■ INSTRUCTIONS FOR THE TASK
Take the entries below and reproduce exactly the portion that begins at the line containing "white cactus: 6 -> 4" and ends at the line containing "grey car: 4 -> 3", keeping both ends, dropping pictures, and adding nothing else.
☆ ☆ ☆ ☆
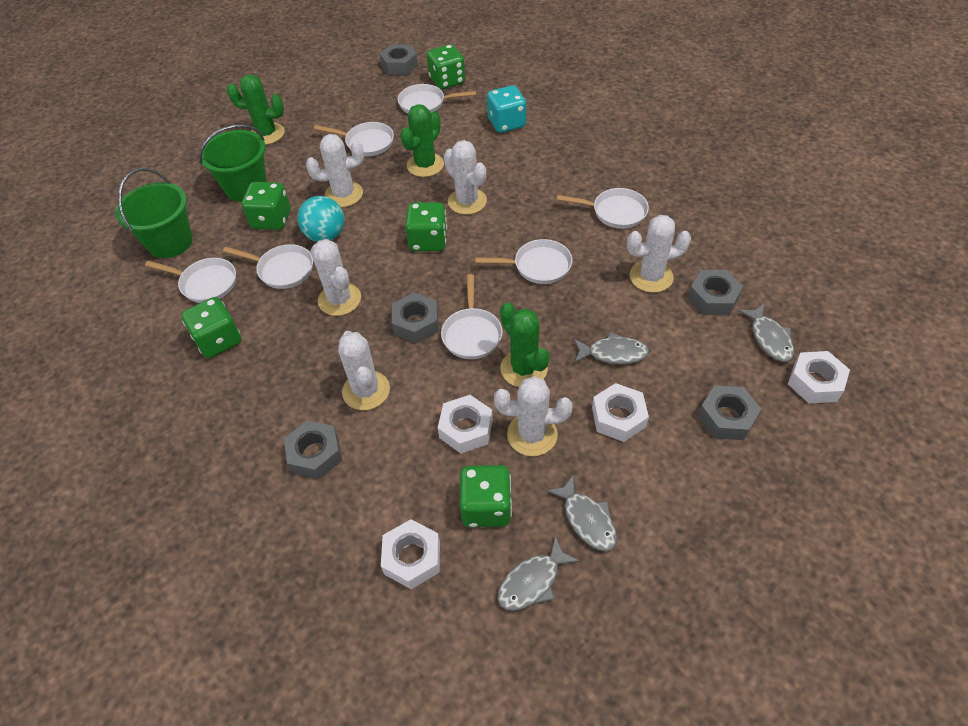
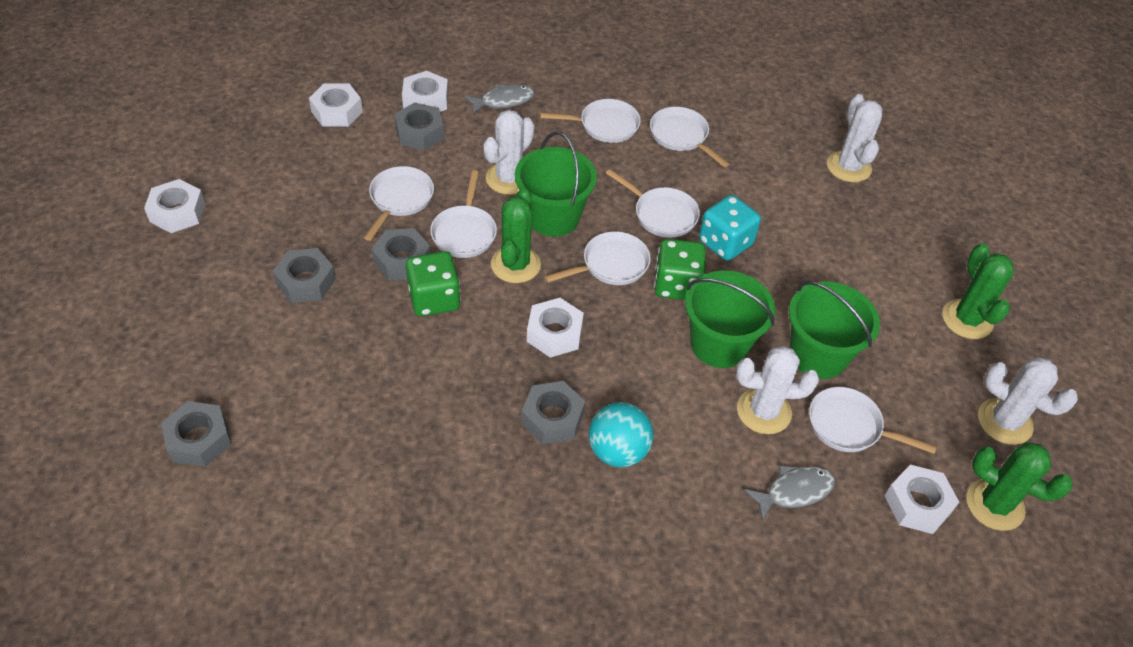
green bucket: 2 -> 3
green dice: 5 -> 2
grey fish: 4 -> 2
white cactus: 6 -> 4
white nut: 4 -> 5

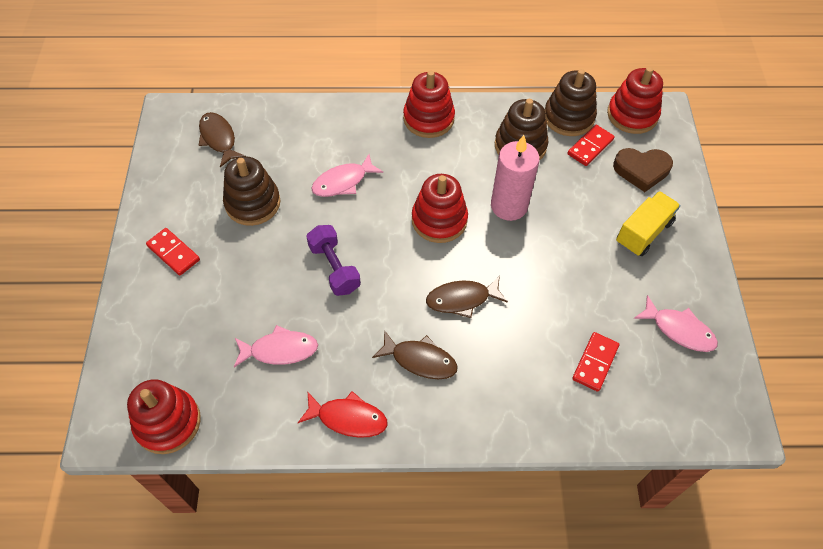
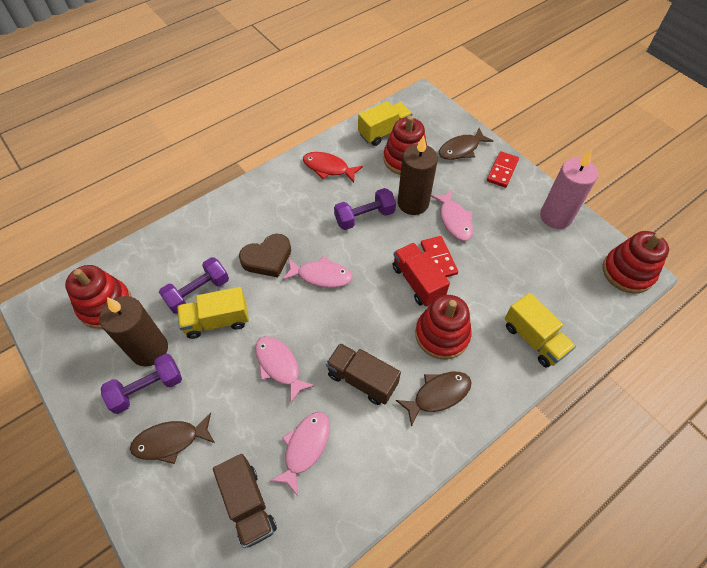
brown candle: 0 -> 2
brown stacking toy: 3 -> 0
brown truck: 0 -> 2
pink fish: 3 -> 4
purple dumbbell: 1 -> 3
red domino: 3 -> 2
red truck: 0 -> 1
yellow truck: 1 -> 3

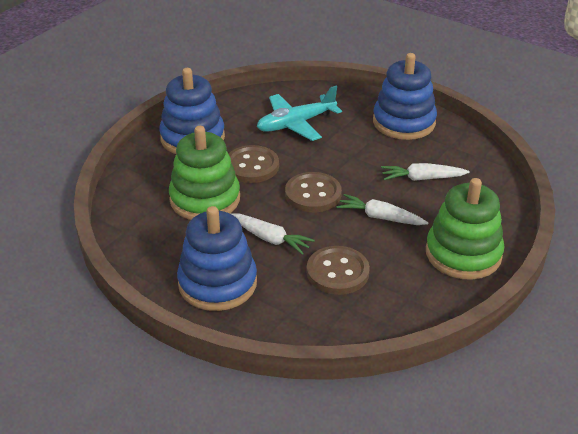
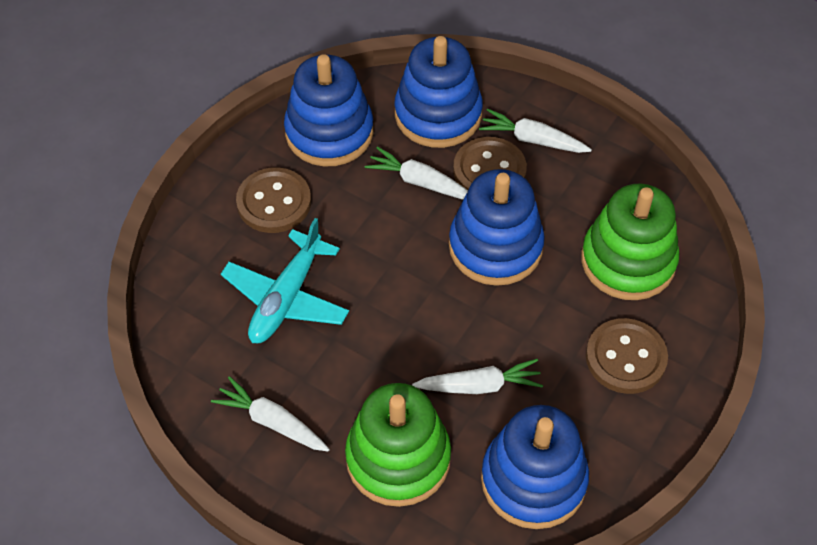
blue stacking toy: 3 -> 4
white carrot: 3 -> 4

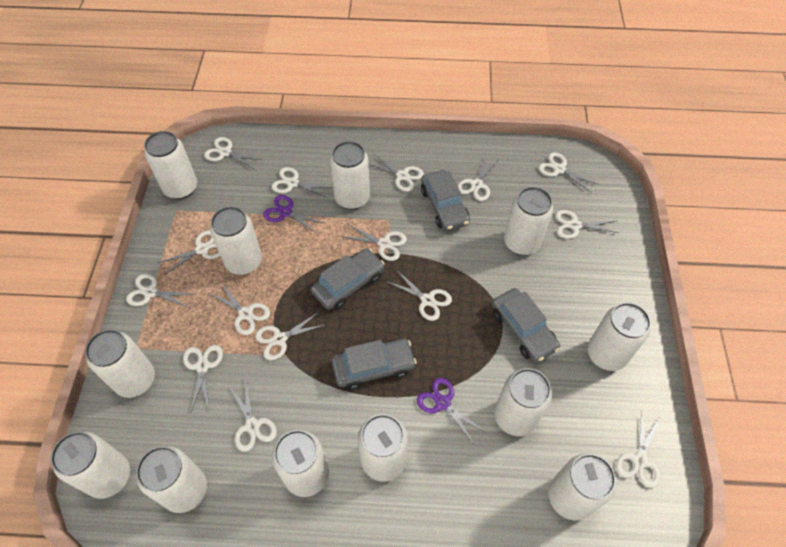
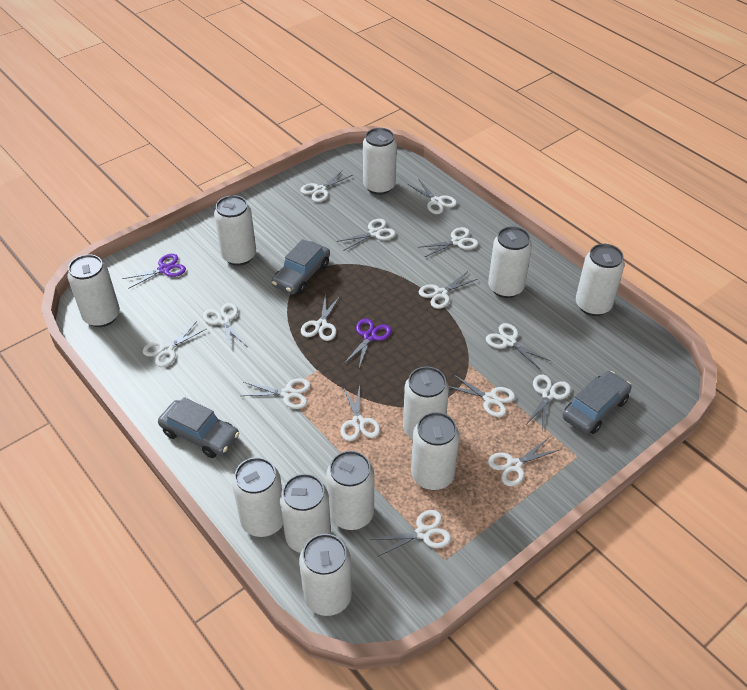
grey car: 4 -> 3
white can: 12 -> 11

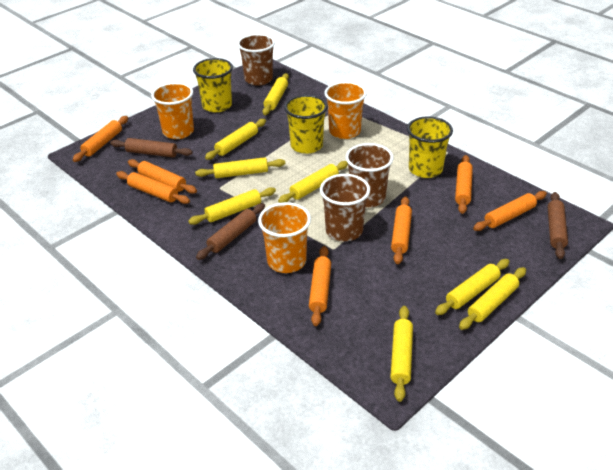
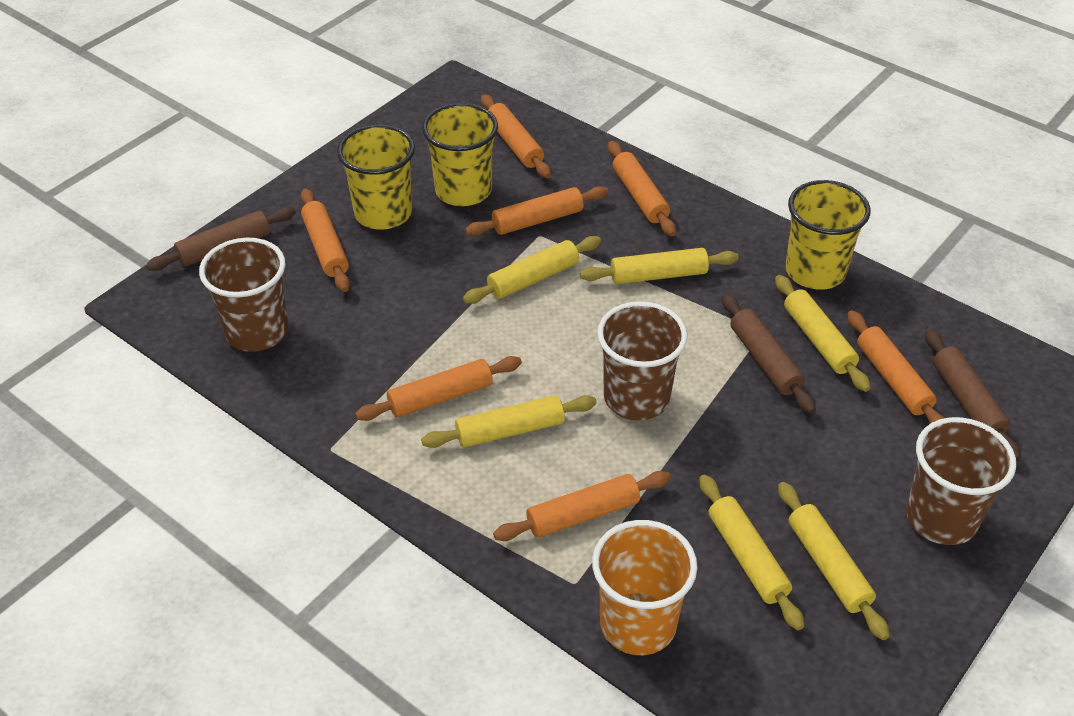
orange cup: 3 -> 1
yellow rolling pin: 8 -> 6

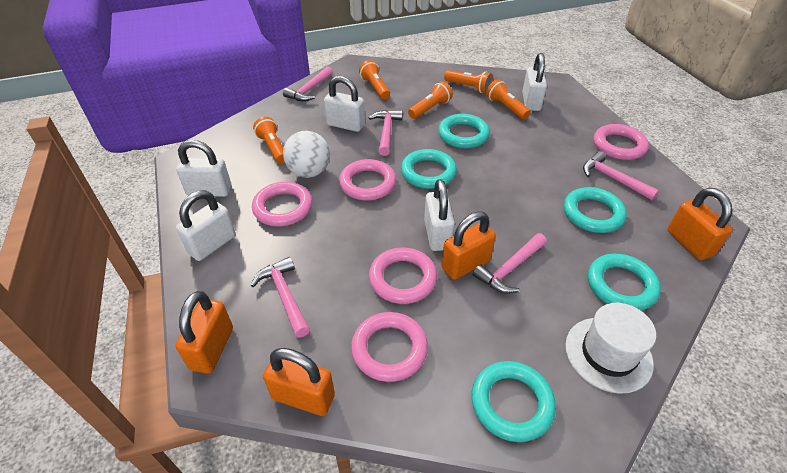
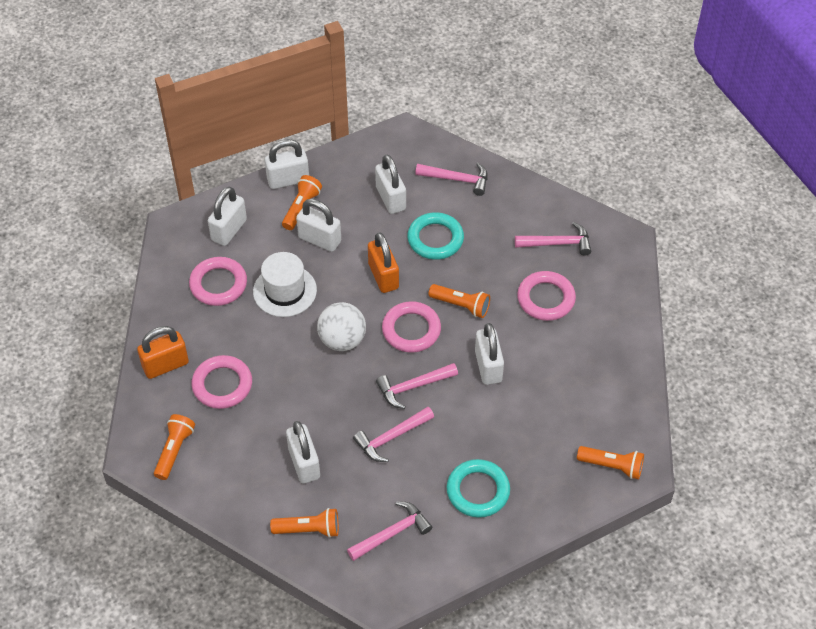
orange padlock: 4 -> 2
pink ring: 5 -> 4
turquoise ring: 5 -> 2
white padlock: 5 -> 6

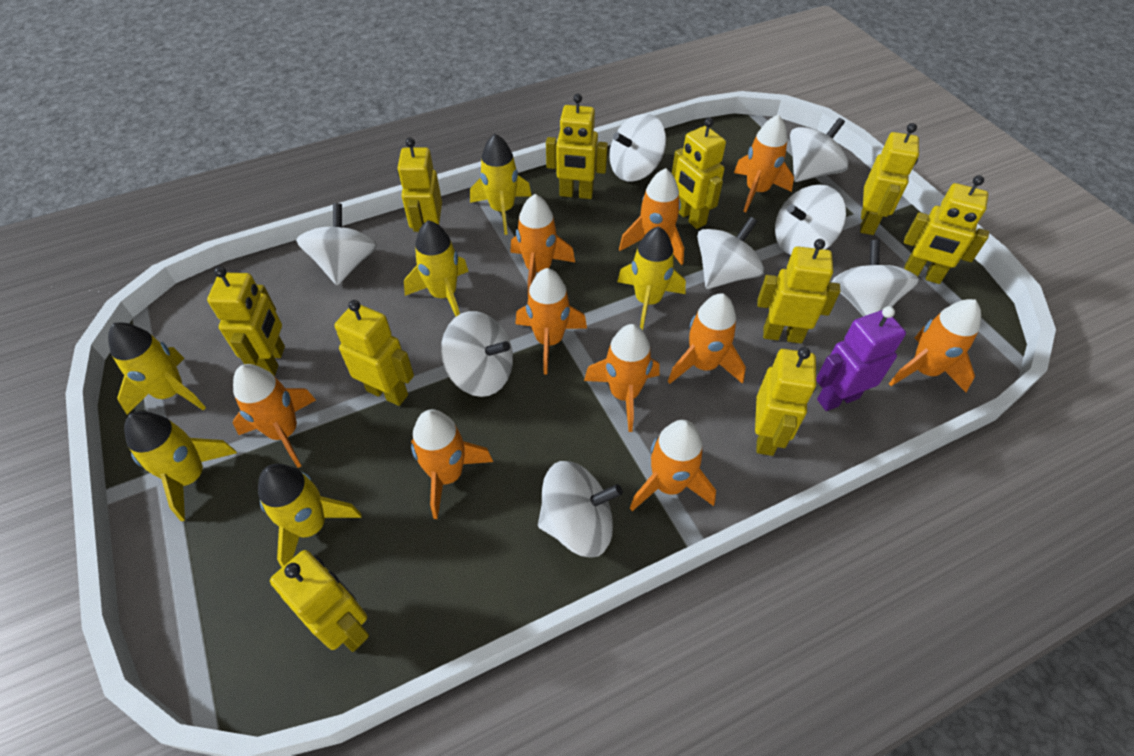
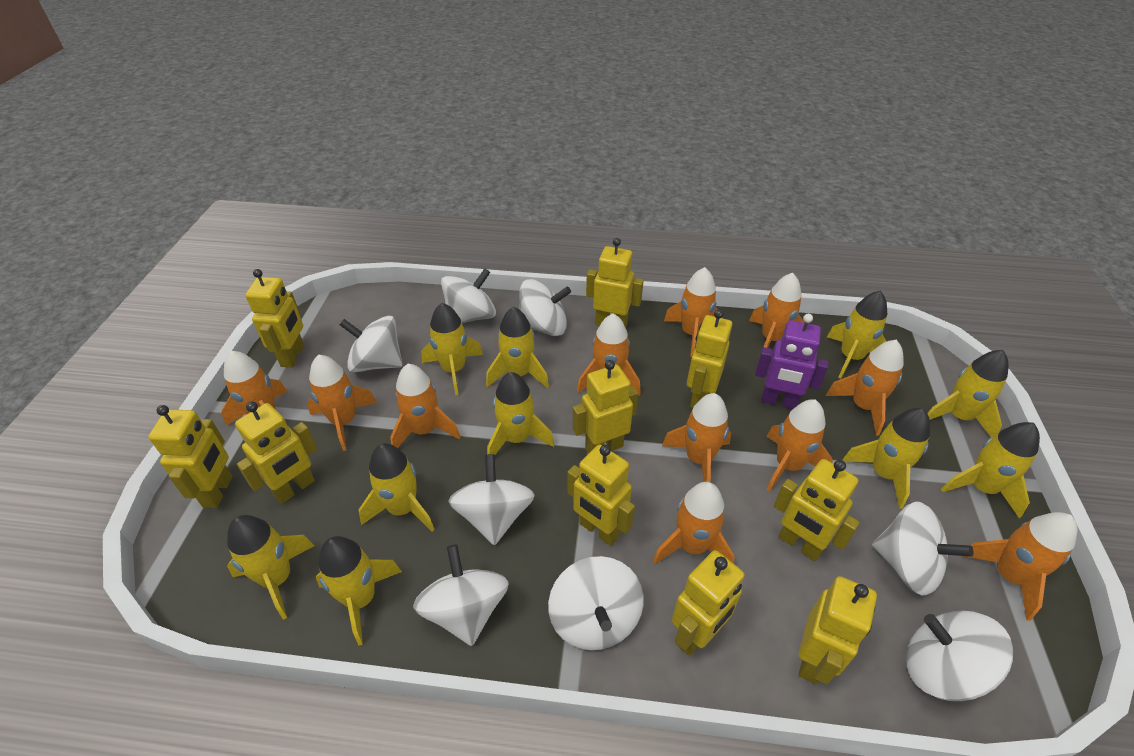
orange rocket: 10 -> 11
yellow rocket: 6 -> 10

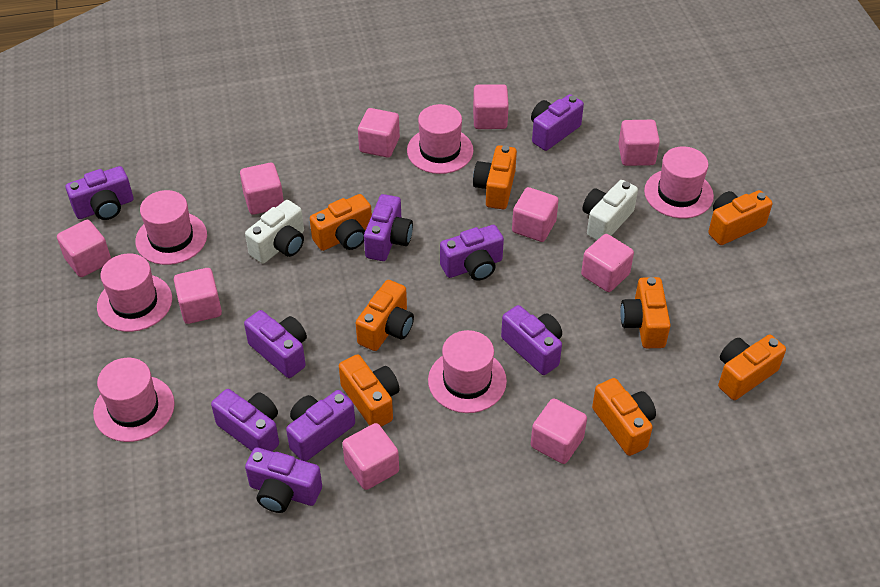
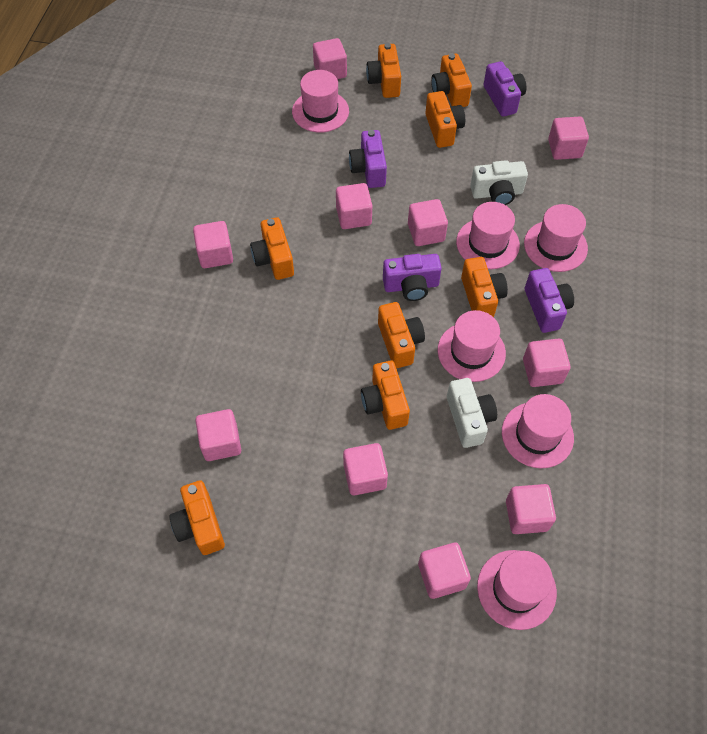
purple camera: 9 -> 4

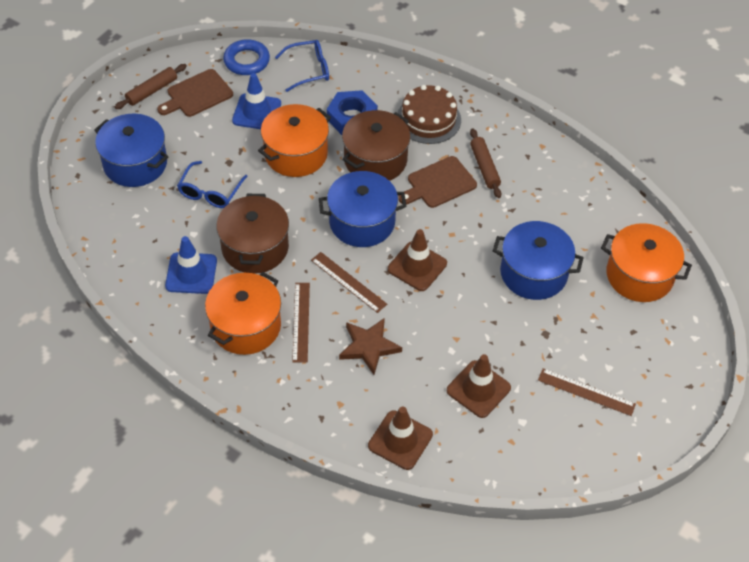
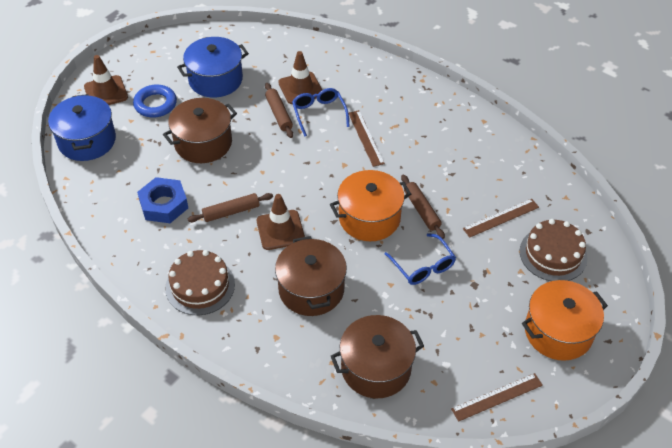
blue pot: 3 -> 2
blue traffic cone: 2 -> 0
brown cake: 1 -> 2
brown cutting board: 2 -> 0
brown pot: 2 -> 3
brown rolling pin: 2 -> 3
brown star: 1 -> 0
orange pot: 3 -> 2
☆ ☆ ☆ ☆
■ RESULT
white cactus: 6 -> 4
white nut: 4 -> 5

brown candle: 0 -> 2
brown stacking toy: 3 -> 0
brown truck: 0 -> 2
pink fish: 3 -> 4
purple dumbbell: 1 -> 3
red domino: 3 -> 2
red truck: 0 -> 1
yellow truck: 1 -> 3

blue stacking toy: 3 -> 4
white carrot: 3 -> 4

grey car: 4 -> 3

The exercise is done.